■ **INFORMATION**
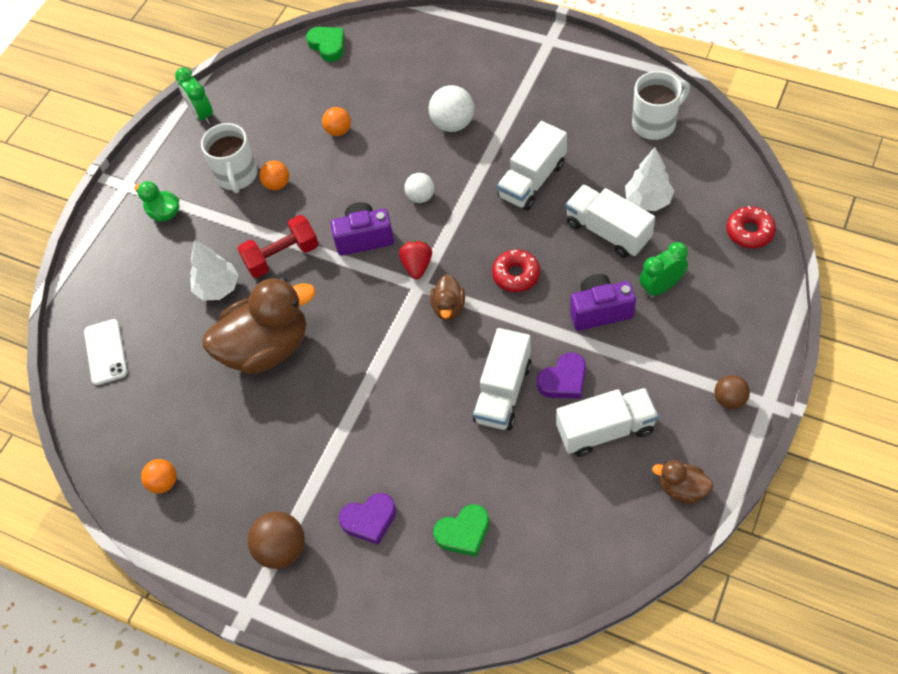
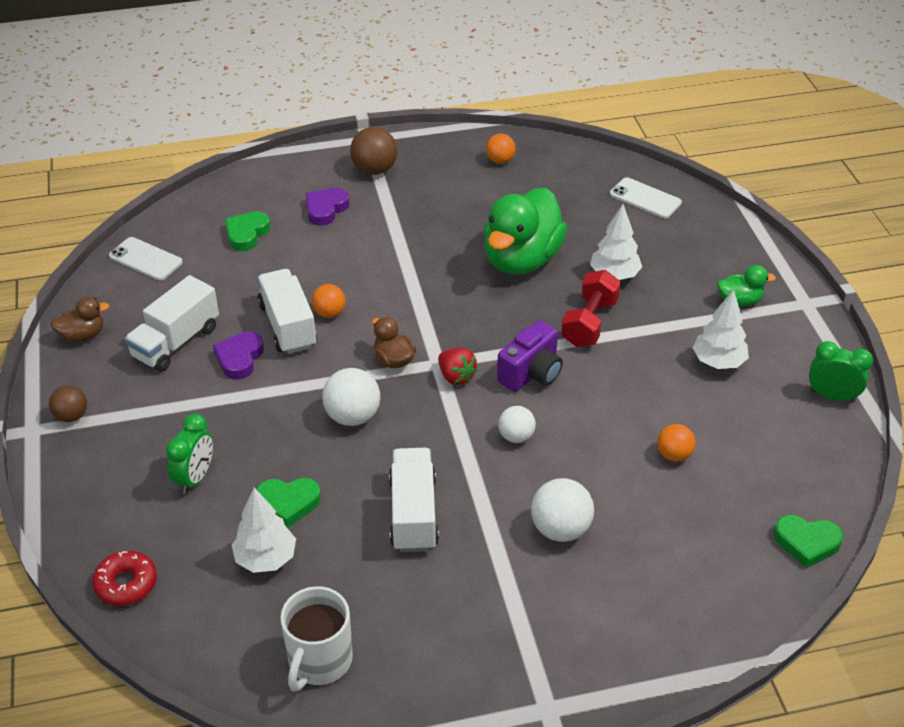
camera: 135 degrees right, 15 degrees down
white mug [201,123,257,193] -> white tree [693,290,749,369]
brown duck [203,278,316,374] -> green duck [484,188,567,275]
orange ball [260,161,289,190] -> orange ball moved to [312,284,345,318]
red donut [492,249,540,292] -> white ball [322,368,380,426]
white truck [565,184,655,258] -> green heart [257,478,321,528]
purple camera [570,274,636,331] -> none
none -> white phone [109,237,183,280]

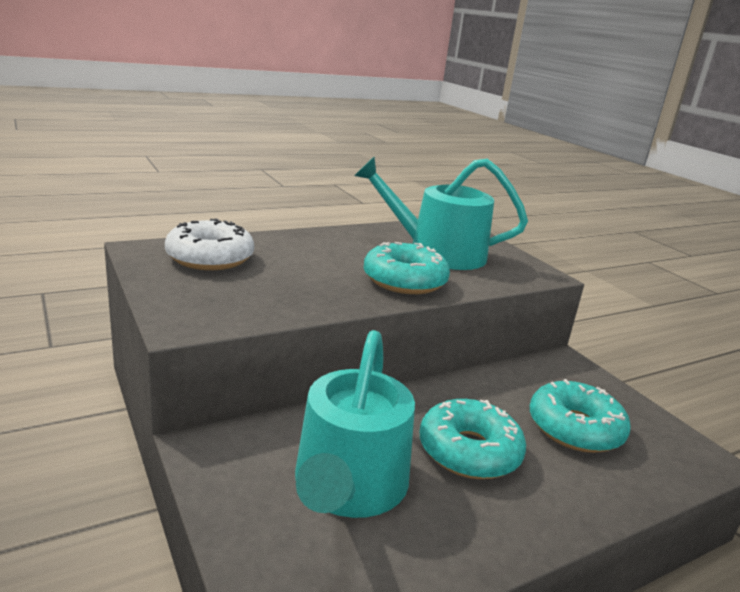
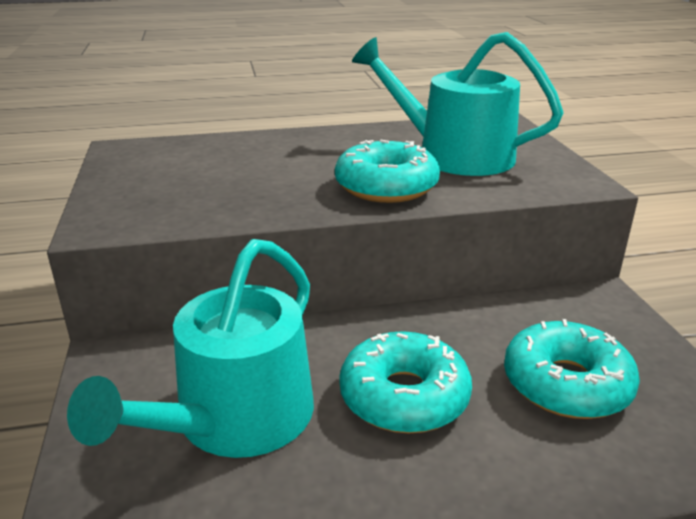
camera: 20 degrees right, 5 degrees up
white donut [165,218,254,270] -> none

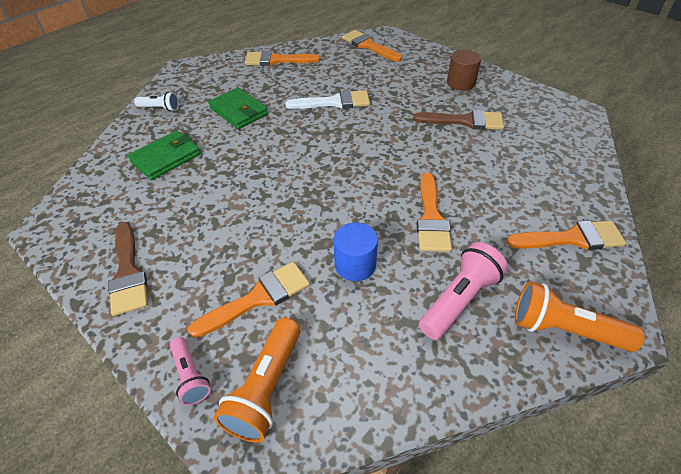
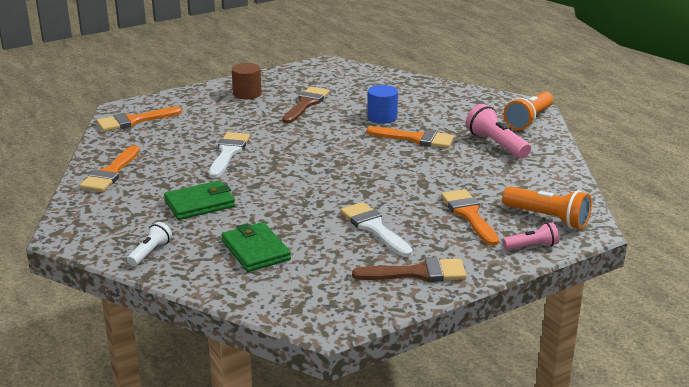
camera: 75 degrees left, 20 degrees down
blue cylinder [334,223,378,281] -> blue cylinder moved to [367,85,398,124]
orange brush [506,220,626,250] -> none
none -> white brush [340,202,413,257]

■ **ACTIVITY**
Repeat the records above verbatim, dropping the pictures.

■ **THE ANSWER**
camera: 135 degrees right, 15 degrees down
white mug [201,123,257,193] -> white tree [693,290,749,369]
brown duck [203,278,316,374] -> green duck [484,188,567,275]
orange ball [260,161,289,190] -> orange ball moved to [312,284,345,318]
red donut [492,249,540,292] -> white ball [322,368,380,426]
white truck [565,184,655,258] -> green heart [257,478,321,528]
purple camera [570,274,636,331] -> none
none -> white phone [109,237,183,280]

camera: 20 degrees right, 5 degrees up
white donut [165,218,254,270] -> none

camera: 75 degrees left, 20 degrees down
blue cylinder [334,223,378,281] -> blue cylinder moved to [367,85,398,124]
orange brush [506,220,626,250] -> none
none -> white brush [340,202,413,257]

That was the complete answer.